→ What the task requires
Looking through the entries, count each line where the string "yellow" occurs, and write only the total.

(Beginning of Information)

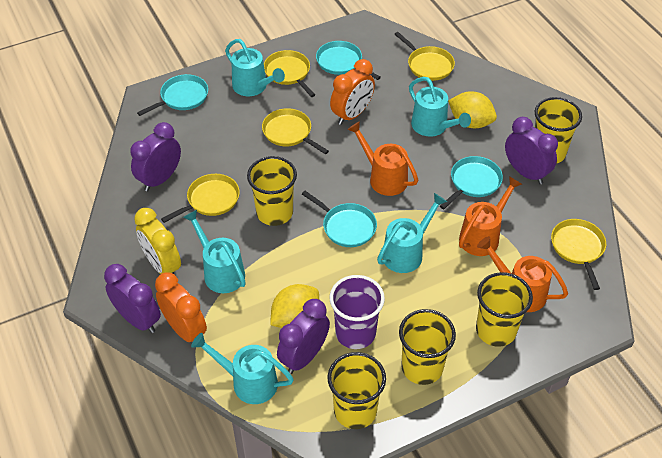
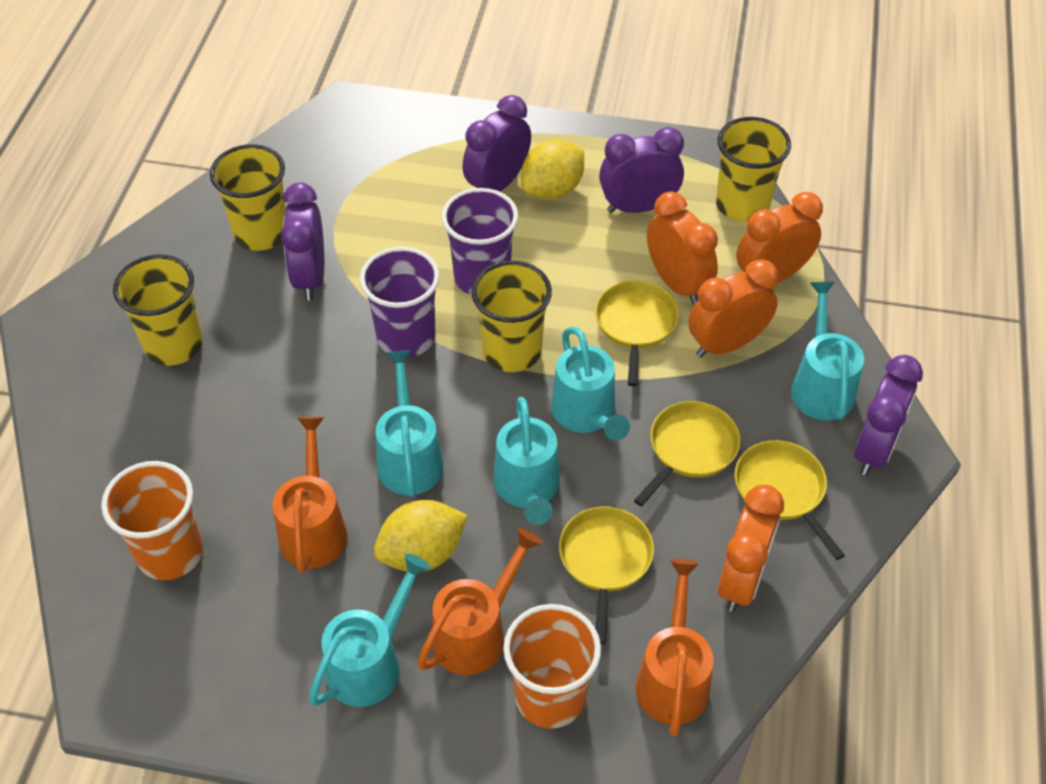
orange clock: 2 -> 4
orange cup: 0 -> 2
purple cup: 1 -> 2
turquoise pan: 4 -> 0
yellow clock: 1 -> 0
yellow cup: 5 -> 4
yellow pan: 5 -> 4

(End of Information)

→ Exercise solution
3